[Listed records — start]

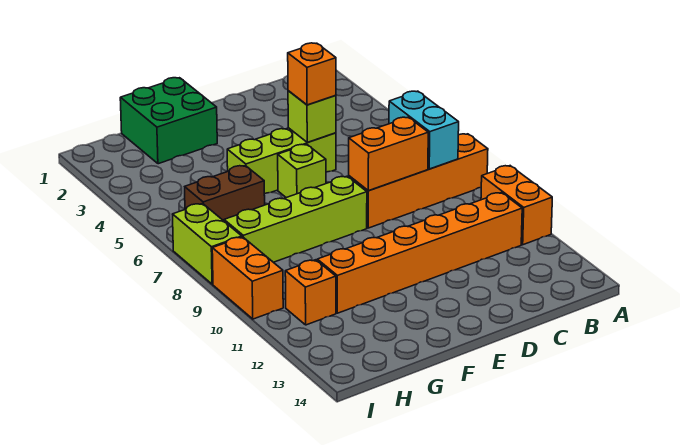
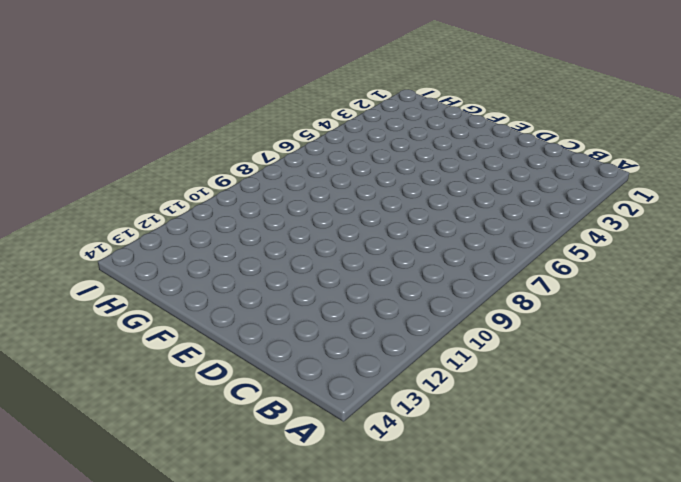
none -> orange brick A8:D8 level 1
none -> orange brick A10:A11 level 1
none -> orange brick B11:G11 level 1

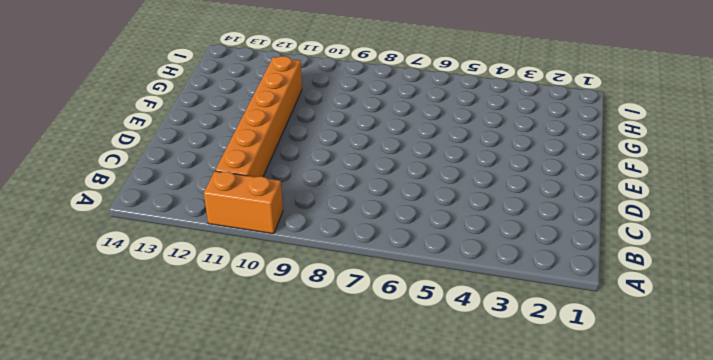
none -> orange brick A8:D8 level 1
none -> lime brick D5:F5 level 1
none -> lime brick E6 level 1

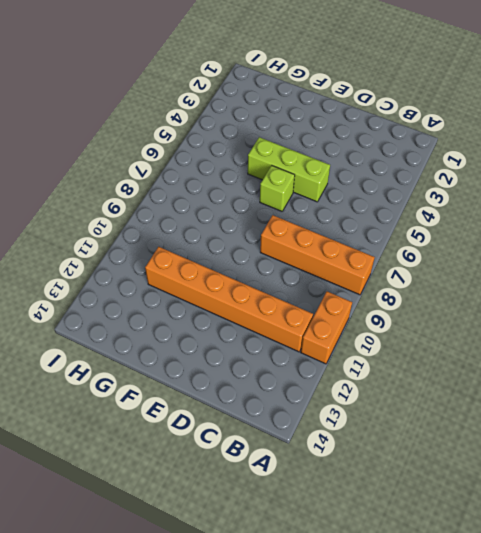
none -> lime brick E8:H8 level 1
none -> green brick F1:G2 level 1
none -> brown brick G6:H6 level 1

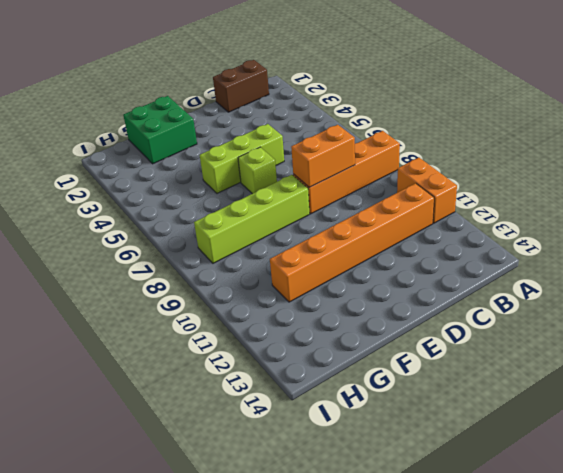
brown brick B1:C1 level 1 -> brown brick G6:H6 level 1
none -> orange brick H11 level 1
none -> lime brick I7:I8 level 1
none -> orange brick I9:I10 level 1

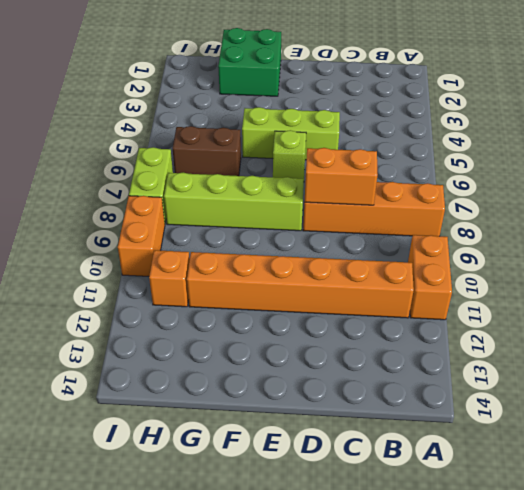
none -> cyan brick B7:B8 level 2
none -> lime brick D5 level 2
none -> orange brick D5 level 3

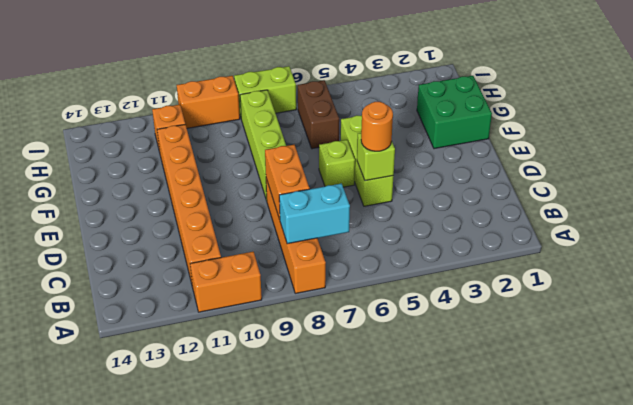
orange round brick D5 level 3 -> orange brick D5 level 3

[Listed records — finish]

Exercise description. In the records above, find the line that contains "none -> orange brick B11:G11 level 1", then write it out along with every line after it, exactly, through the last one. Leave the pictures out.

Exercise output.
none -> orange brick B11:G11 level 1

none -> orange brick A8:D8 level 1
none -> lime brick D5:F5 level 1
none -> lime brick E6 level 1

none -> lime brick E8:H8 level 1
none -> green brick F1:G2 level 1
none -> brown brick G6:H6 level 1

brown brick B1:C1 level 1 -> brown brick G6:H6 level 1
none -> orange brick H11 level 1
none -> lime brick I7:I8 level 1
none -> orange brick I9:I10 level 1

none -> cyan brick B7:B8 level 2
none -> lime brick D5 level 2
none -> orange brick D5 level 3

orange round brick D5 level 3 -> orange brick D5 level 3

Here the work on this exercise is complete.